*Task details*. Take each line of the listing that has the string "yellow" and report it.

*Source material*.
((

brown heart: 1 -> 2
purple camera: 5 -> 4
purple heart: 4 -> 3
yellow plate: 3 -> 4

))
((

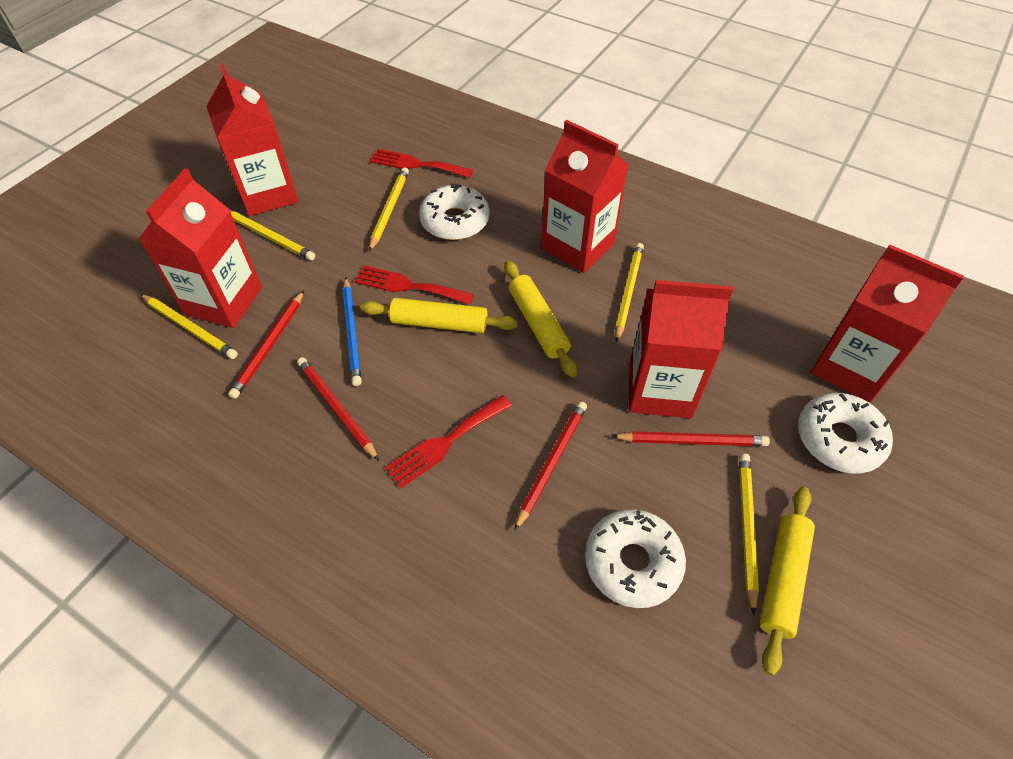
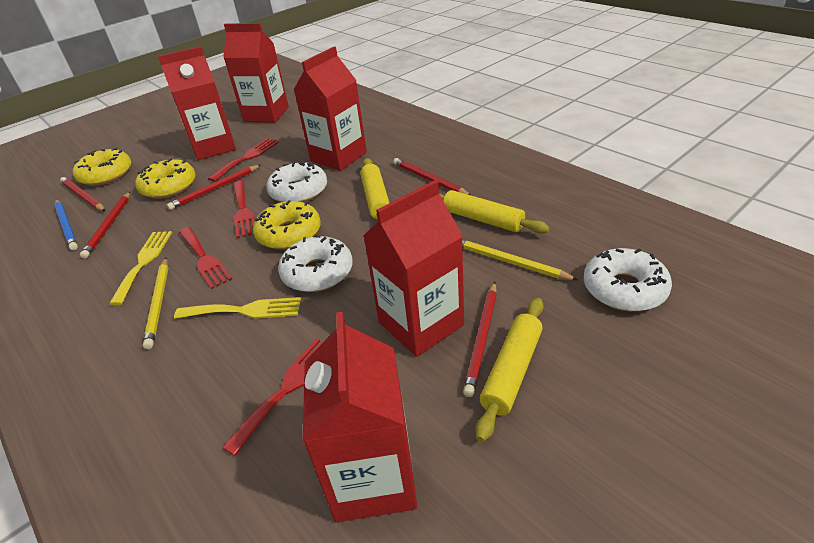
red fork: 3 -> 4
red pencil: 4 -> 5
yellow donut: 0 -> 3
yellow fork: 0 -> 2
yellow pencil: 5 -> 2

))
((

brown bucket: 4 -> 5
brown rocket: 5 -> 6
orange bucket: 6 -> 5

))

*Your solution*.
yellow plate: 3 -> 4
yellow donut: 0 -> 3
yellow fork: 0 -> 2
yellow pencil: 5 -> 2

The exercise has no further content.